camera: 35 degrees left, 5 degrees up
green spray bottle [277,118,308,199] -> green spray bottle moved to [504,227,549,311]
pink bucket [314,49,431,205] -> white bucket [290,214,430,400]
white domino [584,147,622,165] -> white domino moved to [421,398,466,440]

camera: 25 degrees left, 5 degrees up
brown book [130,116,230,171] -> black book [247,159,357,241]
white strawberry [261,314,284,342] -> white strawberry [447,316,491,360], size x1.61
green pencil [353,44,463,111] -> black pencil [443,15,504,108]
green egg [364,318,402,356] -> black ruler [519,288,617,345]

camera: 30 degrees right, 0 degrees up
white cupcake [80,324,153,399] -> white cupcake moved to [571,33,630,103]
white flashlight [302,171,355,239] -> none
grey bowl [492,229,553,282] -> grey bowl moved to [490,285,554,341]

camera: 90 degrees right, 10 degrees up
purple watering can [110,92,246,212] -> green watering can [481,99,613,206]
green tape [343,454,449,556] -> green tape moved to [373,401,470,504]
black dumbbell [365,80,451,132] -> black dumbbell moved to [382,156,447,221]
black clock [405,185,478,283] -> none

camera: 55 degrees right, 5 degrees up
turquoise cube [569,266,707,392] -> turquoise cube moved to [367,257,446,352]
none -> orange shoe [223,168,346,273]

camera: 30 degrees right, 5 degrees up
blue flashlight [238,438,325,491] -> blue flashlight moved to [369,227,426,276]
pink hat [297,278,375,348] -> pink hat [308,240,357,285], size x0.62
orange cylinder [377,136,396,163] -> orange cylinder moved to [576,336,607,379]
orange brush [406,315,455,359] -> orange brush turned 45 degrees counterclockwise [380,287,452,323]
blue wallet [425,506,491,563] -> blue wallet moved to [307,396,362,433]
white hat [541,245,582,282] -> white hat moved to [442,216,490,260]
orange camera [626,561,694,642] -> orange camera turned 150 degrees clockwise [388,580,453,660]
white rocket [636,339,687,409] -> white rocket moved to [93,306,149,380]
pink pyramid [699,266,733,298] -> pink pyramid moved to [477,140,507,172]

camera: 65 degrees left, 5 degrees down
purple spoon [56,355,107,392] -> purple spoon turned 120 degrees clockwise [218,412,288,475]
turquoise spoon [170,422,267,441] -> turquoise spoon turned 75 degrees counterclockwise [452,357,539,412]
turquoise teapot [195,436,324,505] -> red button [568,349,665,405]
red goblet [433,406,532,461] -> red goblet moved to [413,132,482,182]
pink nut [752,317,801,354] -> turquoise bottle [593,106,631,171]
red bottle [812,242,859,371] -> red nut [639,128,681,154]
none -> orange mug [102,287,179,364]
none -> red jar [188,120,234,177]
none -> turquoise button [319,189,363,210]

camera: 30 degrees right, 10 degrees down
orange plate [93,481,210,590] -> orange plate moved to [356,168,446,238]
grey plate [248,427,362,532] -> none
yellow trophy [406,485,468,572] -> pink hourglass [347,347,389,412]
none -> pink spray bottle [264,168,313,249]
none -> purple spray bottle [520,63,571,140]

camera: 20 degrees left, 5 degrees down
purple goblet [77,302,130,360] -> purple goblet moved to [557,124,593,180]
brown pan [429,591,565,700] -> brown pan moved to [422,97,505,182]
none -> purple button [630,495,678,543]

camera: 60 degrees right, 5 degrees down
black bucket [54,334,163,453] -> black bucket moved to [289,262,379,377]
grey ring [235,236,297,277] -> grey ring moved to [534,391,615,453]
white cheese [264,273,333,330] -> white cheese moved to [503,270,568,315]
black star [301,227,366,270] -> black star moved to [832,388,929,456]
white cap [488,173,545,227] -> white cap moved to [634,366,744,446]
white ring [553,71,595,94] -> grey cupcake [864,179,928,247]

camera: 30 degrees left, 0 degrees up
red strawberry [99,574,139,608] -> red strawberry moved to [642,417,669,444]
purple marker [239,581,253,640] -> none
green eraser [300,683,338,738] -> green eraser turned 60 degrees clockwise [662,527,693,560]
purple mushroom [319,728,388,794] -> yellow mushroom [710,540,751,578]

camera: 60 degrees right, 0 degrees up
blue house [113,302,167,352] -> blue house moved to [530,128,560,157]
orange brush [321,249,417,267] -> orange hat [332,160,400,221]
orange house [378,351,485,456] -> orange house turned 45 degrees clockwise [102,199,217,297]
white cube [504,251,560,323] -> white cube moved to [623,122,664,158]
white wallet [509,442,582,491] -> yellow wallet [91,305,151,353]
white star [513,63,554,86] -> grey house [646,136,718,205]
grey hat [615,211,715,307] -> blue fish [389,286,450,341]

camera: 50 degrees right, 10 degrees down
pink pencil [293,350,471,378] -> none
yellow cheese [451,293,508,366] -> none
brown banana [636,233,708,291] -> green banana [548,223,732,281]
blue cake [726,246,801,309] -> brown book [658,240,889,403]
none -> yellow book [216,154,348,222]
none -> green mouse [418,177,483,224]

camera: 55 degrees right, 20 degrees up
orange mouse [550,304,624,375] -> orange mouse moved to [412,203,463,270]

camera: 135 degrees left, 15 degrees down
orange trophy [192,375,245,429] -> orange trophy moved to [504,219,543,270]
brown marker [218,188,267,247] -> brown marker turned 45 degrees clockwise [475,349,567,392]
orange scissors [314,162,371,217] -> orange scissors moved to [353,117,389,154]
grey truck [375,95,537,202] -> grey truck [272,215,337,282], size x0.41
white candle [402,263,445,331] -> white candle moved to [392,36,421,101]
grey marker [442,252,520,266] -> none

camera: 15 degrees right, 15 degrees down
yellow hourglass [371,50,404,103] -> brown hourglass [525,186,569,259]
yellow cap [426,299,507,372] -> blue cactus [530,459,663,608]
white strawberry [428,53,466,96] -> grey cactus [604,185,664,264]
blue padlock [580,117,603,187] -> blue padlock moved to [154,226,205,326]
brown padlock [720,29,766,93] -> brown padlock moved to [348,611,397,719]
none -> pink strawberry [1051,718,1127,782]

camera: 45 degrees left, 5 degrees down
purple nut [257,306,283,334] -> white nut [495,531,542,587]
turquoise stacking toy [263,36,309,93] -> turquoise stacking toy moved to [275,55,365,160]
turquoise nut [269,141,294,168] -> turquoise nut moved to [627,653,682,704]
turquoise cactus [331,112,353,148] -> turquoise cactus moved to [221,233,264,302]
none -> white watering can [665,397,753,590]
....
• [Your instructions]: What you return must match the listing exactly, with nothing missing.

• [Task result]:
camera: 35 degrees left, 5 degrees up
green spray bottle [277,118,308,199] -> green spray bottle moved to [504,227,549,311]
pink bucket [314,49,431,205] -> white bucket [290,214,430,400]
white domino [584,147,622,165] -> white domino moved to [421,398,466,440]

camera: 25 degrees left, 5 degrees up
brown book [130,116,230,171] -> black book [247,159,357,241]
white strawberry [261,314,284,342] -> white strawberry [447,316,491,360], size x1.61
green pencil [353,44,463,111] -> black pencil [443,15,504,108]
green egg [364,318,402,356] -> black ruler [519,288,617,345]

camera: 30 degrees right, 0 degrees up
white cupcake [80,324,153,399] -> white cupcake moved to [571,33,630,103]
white flashlight [302,171,355,239] -> none
grey bowl [492,229,553,282] -> grey bowl moved to [490,285,554,341]

camera: 90 degrees right, 10 degrees up
purple watering can [110,92,246,212] -> green watering can [481,99,613,206]
green tape [343,454,449,556] -> green tape moved to [373,401,470,504]
black dumbbell [365,80,451,132] -> black dumbbell moved to [382,156,447,221]
black clock [405,185,478,283] -> none

camera: 55 degrees right, 5 degrees up
turquoise cube [569,266,707,392] -> turquoise cube moved to [367,257,446,352]
none -> orange shoe [223,168,346,273]

camera: 30 degrees right, 5 degrees up
blue flashlight [238,438,325,491] -> blue flashlight moved to [369,227,426,276]
pink hat [297,278,375,348] -> pink hat [308,240,357,285], size x0.62
orange cylinder [377,136,396,163] -> orange cylinder moved to [576,336,607,379]
orange brush [406,315,455,359] -> orange brush turned 45 degrees counterclockwise [380,287,452,323]
blue wallet [425,506,491,563] -> blue wallet moved to [307,396,362,433]
white hat [541,245,582,282] -> white hat moved to [442,216,490,260]
orange camera [626,561,694,642] -> orange camera turned 150 degrees clockwise [388,580,453,660]
white rocket [636,339,687,409] -> white rocket moved to [93,306,149,380]
pink pyramid [699,266,733,298] -> pink pyramid moved to [477,140,507,172]

camera: 65 degrees left, 5 degrees down
purple spoon [56,355,107,392] -> purple spoon turned 120 degrees clockwise [218,412,288,475]
turquoise spoon [170,422,267,441] -> turquoise spoon turned 75 degrees counterclockwise [452,357,539,412]
turquoise teapot [195,436,324,505] -> red button [568,349,665,405]
red goblet [433,406,532,461] -> red goblet moved to [413,132,482,182]
pink nut [752,317,801,354] -> turquoise bottle [593,106,631,171]
red bottle [812,242,859,371] -> red nut [639,128,681,154]
none -> orange mug [102,287,179,364]
none -> red jar [188,120,234,177]
none -> turquoise button [319,189,363,210]

camera: 30 degrees right, 10 degrees down
orange plate [93,481,210,590] -> orange plate moved to [356,168,446,238]
grey plate [248,427,362,532] -> none
yellow trophy [406,485,468,572] -> pink hourglass [347,347,389,412]
none -> pink spray bottle [264,168,313,249]
none -> purple spray bottle [520,63,571,140]

camera: 20 degrees left, 5 degrees down
purple goblet [77,302,130,360] -> purple goblet moved to [557,124,593,180]
brown pan [429,591,565,700] -> brown pan moved to [422,97,505,182]
none -> purple button [630,495,678,543]

camera: 60 degrees right, 5 degrees down
black bucket [54,334,163,453] -> black bucket moved to [289,262,379,377]
grey ring [235,236,297,277] -> grey ring moved to [534,391,615,453]
white cheese [264,273,333,330] -> white cheese moved to [503,270,568,315]
black star [301,227,366,270] -> black star moved to [832,388,929,456]
white cap [488,173,545,227] -> white cap moved to [634,366,744,446]
white ring [553,71,595,94] -> grey cupcake [864,179,928,247]

camera: 30 degrees left, 0 degrees up
red strawberry [99,574,139,608] -> red strawberry moved to [642,417,669,444]
purple marker [239,581,253,640] -> none
green eraser [300,683,338,738] -> green eraser turned 60 degrees clockwise [662,527,693,560]
purple mushroom [319,728,388,794] -> yellow mushroom [710,540,751,578]

camera: 60 degrees right, 0 degrees up
blue house [113,302,167,352] -> blue house moved to [530,128,560,157]
orange brush [321,249,417,267] -> orange hat [332,160,400,221]
orange house [378,351,485,456] -> orange house turned 45 degrees clockwise [102,199,217,297]
white cube [504,251,560,323] -> white cube moved to [623,122,664,158]
white wallet [509,442,582,491] -> yellow wallet [91,305,151,353]
white star [513,63,554,86] -> grey house [646,136,718,205]
grey hat [615,211,715,307] -> blue fish [389,286,450,341]

camera: 50 degrees right, 10 degrees down
pink pencil [293,350,471,378] -> none
yellow cheese [451,293,508,366] -> none
brown banana [636,233,708,291] -> green banana [548,223,732,281]
blue cake [726,246,801,309] -> brown book [658,240,889,403]
none -> yellow book [216,154,348,222]
none -> green mouse [418,177,483,224]

camera: 55 degrees right, 20 degrees up
orange mouse [550,304,624,375] -> orange mouse moved to [412,203,463,270]

camera: 135 degrees left, 15 degrees down
orange trophy [192,375,245,429] -> orange trophy moved to [504,219,543,270]
brown marker [218,188,267,247] -> brown marker turned 45 degrees clockwise [475,349,567,392]
orange scissors [314,162,371,217] -> orange scissors moved to [353,117,389,154]
grey truck [375,95,537,202] -> grey truck [272,215,337,282], size x0.41
white candle [402,263,445,331] -> white candle moved to [392,36,421,101]
grey marker [442,252,520,266] -> none

camera: 15 degrees right, 15 degrees down
yellow hourglass [371,50,404,103] -> brown hourglass [525,186,569,259]
yellow cap [426,299,507,372] -> blue cactus [530,459,663,608]
white strawberry [428,53,466,96] -> grey cactus [604,185,664,264]
blue padlock [580,117,603,187] -> blue padlock moved to [154,226,205,326]
brown padlock [720,29,766,93] -> brown padlock moved to [348,611,397,719]
none -> pink strawberry [1051,718,1127,782]

camera: 45 degrees left, 5 degrees down
purple nut [257,306,283,334] -> white nut [495,531,542,587]
turquoise stacking toy [263,36,309,93] -> turquoise stacking toy moved to [275,55,365,160]
turquoise nut [269,141,294,168] -> turquoise nut moved to [627,653,682,704]
turquoise cactus [331,112,353,148] -> turquoise cactus moved to [221,233,264,302]
none -> white watering can [665,397,753,590]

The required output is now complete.